INFORMATION GIVEN Block Start
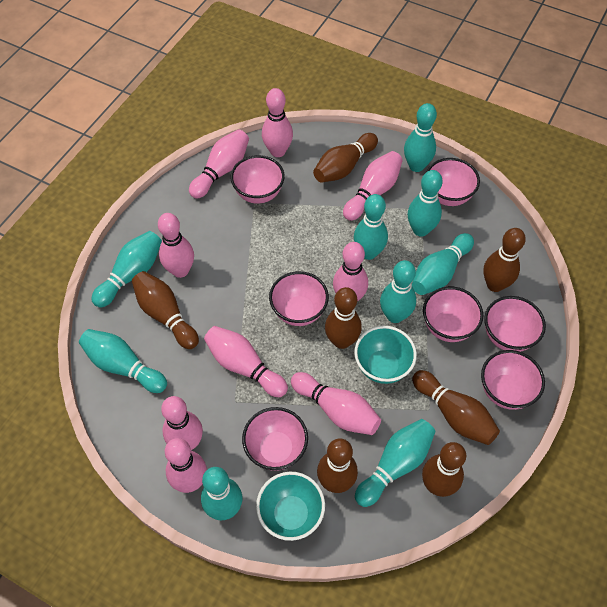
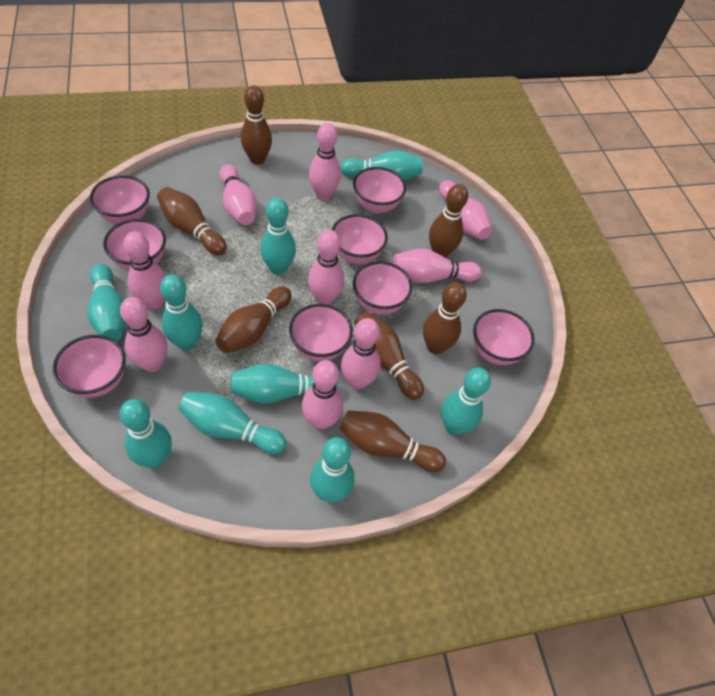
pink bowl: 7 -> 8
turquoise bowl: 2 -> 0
INFORMATION GIVEN Block End
INFORMATION GIVEN Block Start
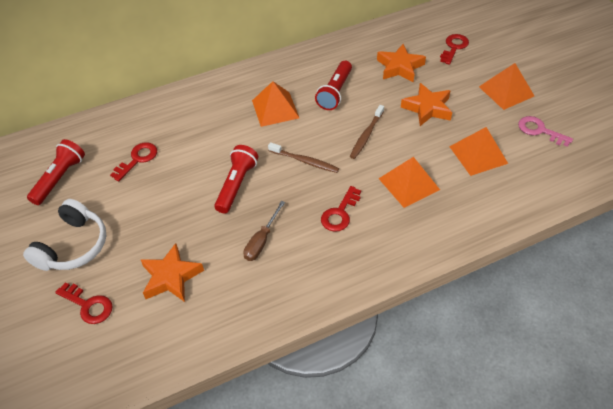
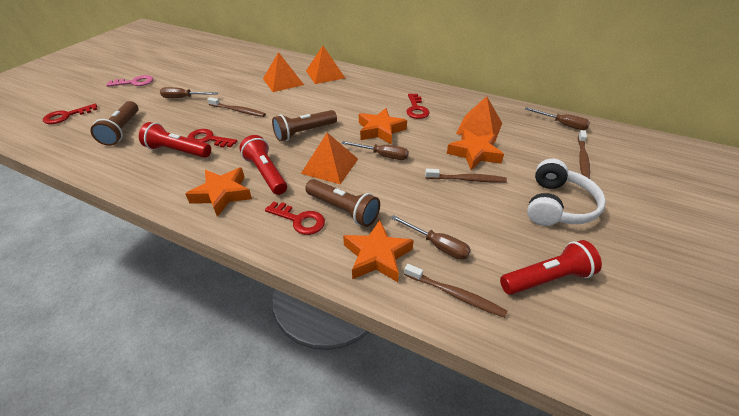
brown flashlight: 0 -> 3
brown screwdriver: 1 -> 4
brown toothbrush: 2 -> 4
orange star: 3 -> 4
INFORMATION GIVEN Block End
WORK ORDER: Working from the records above, write out verbatim only the lines from the line containing "brown flashlight: 0 -> 3" through the line containing "orange star: 3 -> 4".

RESPONSE:
brown flashlight: 0 -> 3
brown screwdriver: 1 -> 4
brown toothbrush: 2 -> 4
orange star: 3 -> 4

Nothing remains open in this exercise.